> _Information shown_
-----

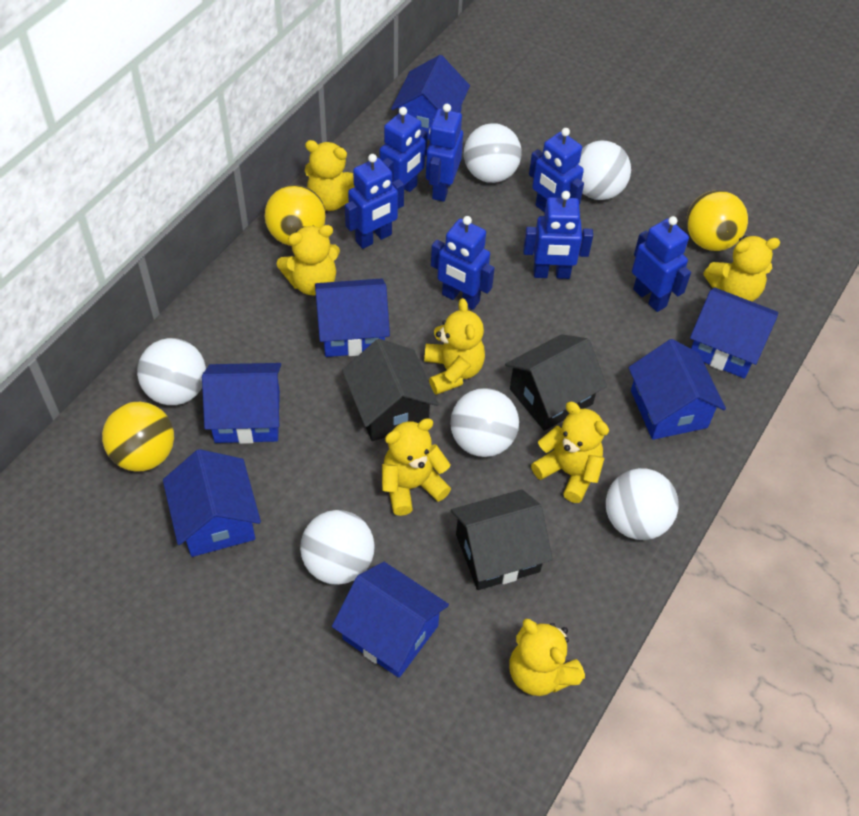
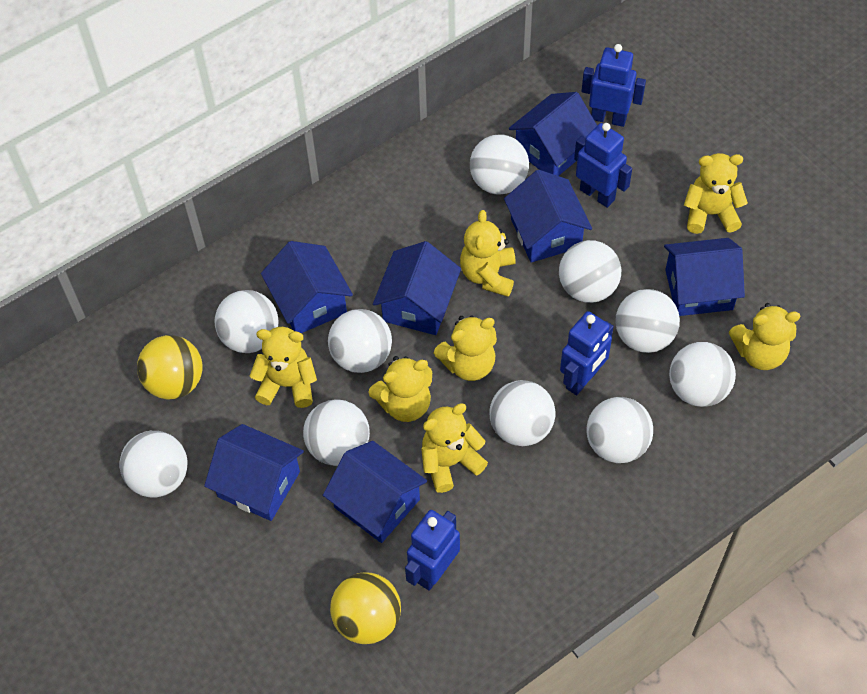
black house: 3 -> 0
blue robot: 7 -> 4
white ball: 6 -> 10
yellow ball: 3 -> 2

-----

From the material above, reproduce everything verbatim except the pictures.

> _Answer space_
black house: 3 -> 0
blue robot: 7 -> 4
white ball: 6 -> 10
yellow ball: 3 -> 2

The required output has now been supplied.